# [Work to complete]
Each line below from the one containing "orange round brick D2 level 1 -> none" through the one containing "green round brick E8" is to be given again exactly, and no line outside that span.

# [Data under study]

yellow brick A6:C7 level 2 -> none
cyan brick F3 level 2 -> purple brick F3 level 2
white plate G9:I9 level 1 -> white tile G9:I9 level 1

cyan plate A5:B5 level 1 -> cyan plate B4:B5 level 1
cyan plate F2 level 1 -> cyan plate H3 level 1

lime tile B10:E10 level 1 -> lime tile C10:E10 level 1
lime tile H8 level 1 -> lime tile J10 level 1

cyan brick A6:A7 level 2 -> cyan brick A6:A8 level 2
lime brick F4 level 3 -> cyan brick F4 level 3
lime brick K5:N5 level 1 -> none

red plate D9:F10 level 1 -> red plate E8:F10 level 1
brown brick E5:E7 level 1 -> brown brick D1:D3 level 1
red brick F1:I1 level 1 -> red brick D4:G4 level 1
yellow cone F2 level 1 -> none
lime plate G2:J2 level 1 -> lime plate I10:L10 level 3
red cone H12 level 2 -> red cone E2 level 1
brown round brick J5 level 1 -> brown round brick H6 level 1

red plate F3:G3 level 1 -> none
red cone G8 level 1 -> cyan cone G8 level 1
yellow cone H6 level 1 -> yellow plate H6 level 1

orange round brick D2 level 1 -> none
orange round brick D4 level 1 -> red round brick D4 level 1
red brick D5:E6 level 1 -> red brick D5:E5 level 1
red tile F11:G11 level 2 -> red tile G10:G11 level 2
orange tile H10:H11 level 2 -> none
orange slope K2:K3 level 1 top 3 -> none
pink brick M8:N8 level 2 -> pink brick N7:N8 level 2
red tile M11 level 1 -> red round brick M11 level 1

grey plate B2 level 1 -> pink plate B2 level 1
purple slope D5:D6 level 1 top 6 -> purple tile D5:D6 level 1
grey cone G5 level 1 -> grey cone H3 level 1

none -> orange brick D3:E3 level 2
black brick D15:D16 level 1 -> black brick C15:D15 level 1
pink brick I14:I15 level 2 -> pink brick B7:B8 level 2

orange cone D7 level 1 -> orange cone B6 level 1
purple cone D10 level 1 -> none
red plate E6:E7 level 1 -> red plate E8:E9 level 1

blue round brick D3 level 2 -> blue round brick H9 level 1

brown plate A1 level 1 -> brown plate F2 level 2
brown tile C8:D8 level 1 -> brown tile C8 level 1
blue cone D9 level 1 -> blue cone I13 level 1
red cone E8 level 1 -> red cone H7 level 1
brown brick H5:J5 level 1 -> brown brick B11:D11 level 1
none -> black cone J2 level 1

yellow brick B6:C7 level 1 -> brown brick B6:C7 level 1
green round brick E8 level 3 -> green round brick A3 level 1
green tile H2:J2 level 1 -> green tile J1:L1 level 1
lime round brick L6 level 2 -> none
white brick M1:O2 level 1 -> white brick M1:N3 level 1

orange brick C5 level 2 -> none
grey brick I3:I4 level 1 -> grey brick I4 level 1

# [Solution]
orange round brick D2 level 1 -> none
orange round brick D4 level 1 -> red round brick D4 level 1
red brick D5:E6 level 1 -> red brick D5:E5 level 1
red tile F11:G11 level 2 -> red tile G10:G11 level 2
orange tile H10:H11 level 2 -> none
orange slope K2:K3 level 1 top 3 -> none
pink brick M8:N8 level 2 -> pink brick N7:N8 level 2
red tile M11 level 1 -> red round brick M11 level 1

grey plate B2 level 1 -> pink plate B2 level 1
purple slope D5:D6 level 1 top 6 -> purple tile D5:D6 level 1
grey cone G5 level 1 -> grey cone H3 level 1

none -> orange brick D3:E3 level 2
black brick D15:D16 level 1 -> black brick C15:D15 level 1
pink brick I14:I15 level 2 -> pink brick B7:B8 level 2

orange cone D7 level 1 -> orange cone B6 level 1
purple cone D10 level 1 -> none
red plate E6:E7 level 1 -> red plate E8:E9 level 1

blue round brick D3 level 2 -> blue round brick H9 level 1

brown plate A1 level 1 -> brown plate F2 level 2
brown tile C8:D8 level 1 -> brown tile C8 level 1
blue cone D9 level 1 -> blue cone I13 level 1
red cone E8 level 1 -> red cone H7 level 1
brown brick H5:J5 level 1 -> brown brick B11:D11 level 1
none -> black cone J2 level 1

yellow brick B6:C7 level 1 -> brown brick B6:C7 level 1
green round brick E8 level 3 -> green round brick A3 level 1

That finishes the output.